» Record set
Begin
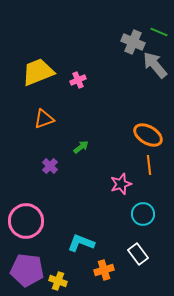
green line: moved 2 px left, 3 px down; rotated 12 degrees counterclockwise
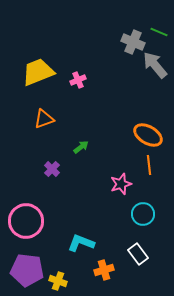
purple cross: moved 2 px right, 3 px down
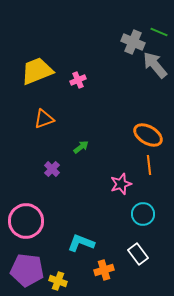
yellow trapezoid: moved 1 px left, 1 px up
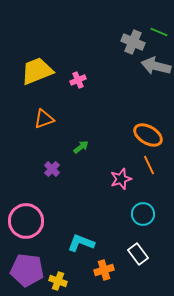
gray arrow: moved 1 px right, 1 px down; rotated 36 degrees counterclockwise
orange line: rotated 18 degrees counterclockwise
pink star: moved 5 px up
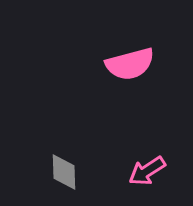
End
» Written instruction
Reproduce every line of the records above word for word, leaving out the pictures.

» Result
green line: moved 2 px left, 3 px down; rotated 12 degrees counterclockwise
purple cross: moved 2 px right, 3 px down
yellow trapezoid: moved 1 px left, 1 px up
gray arrow: moved 1 px right, 1 px down; rotated 36 degrees counterclockwise
orange line: rotated 18 degrees counterclockwise
pink star: moved 5 px up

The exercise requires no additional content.